Exercise details:
Could you return every record below exactly as it stands, leaving out the pictures?

Recorded information:

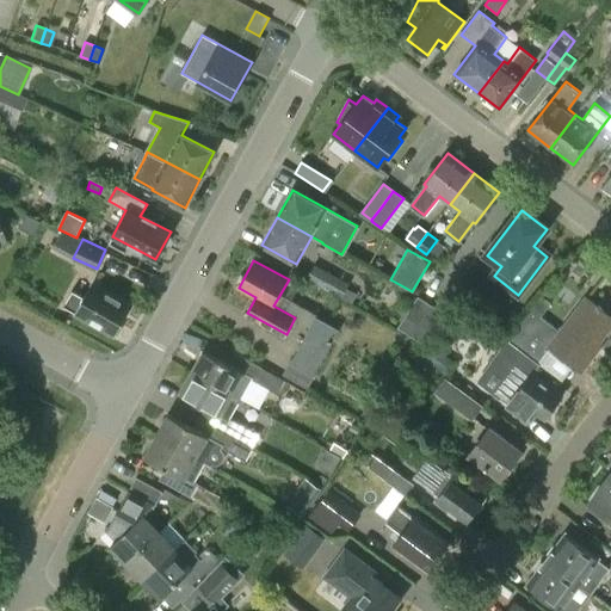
[(315,265),(307,281),(352,306),(357,296),(346,290),(349,284),(315,265)]
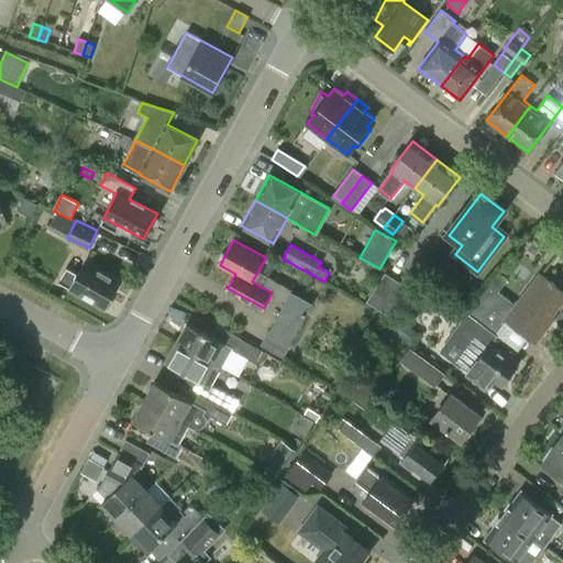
[(58,283),(70,289),(74,291),(105,309),(120,282),(86,262),(78,275),(66,268),(58,283)]
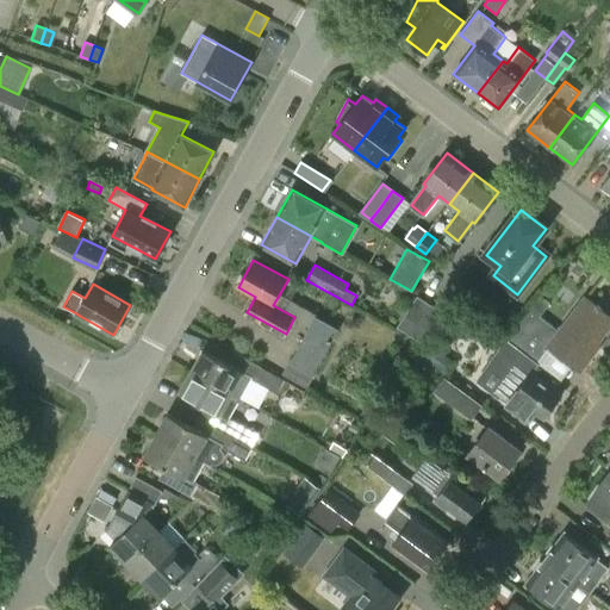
[(443,313),(418,297),(398,325),(423,343),(443,313)]
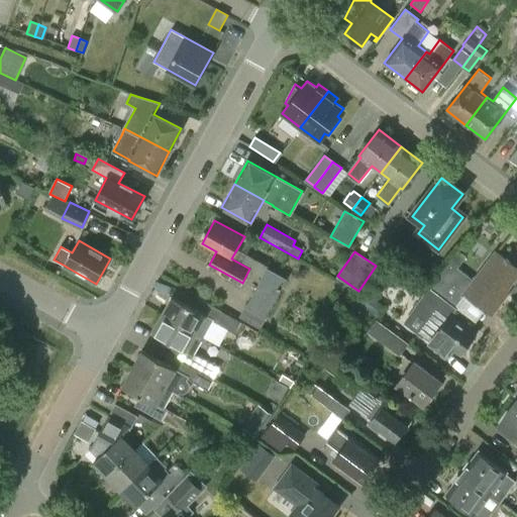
[(473,281),(448,262),(431,284),(455,303),(462,293),(491,315),(504,299),(501,297),(516,275),(516,268),(495,251),(473,281)]
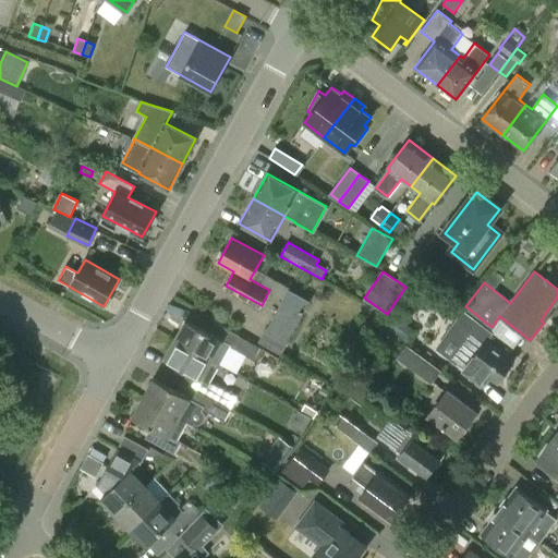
[(311,299),(289,287),(259,342),(279,352),(284,341),(287,342),(311,299)]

Solution for this exercise:
[(315,265),(307,281),(352,306),(357,296),(346,290),(349,284),(315,265)]
[(58,283),(70,289),(74,291),(105,309),(120,282),(86,262),(78,275),(66,268),(58,283)]
[(443,313),(418,297),(398,325),(423,343),(443,313)]
[(473,281),(448,262),(431,284),(455,303),(462,293),(491,315),(504,299),(501,297),(516,275),(516,268),(495,251),(473,281)]
[(311,299),(289,287),(259,342),(279,352),(284,341),(287,342),(311,299)]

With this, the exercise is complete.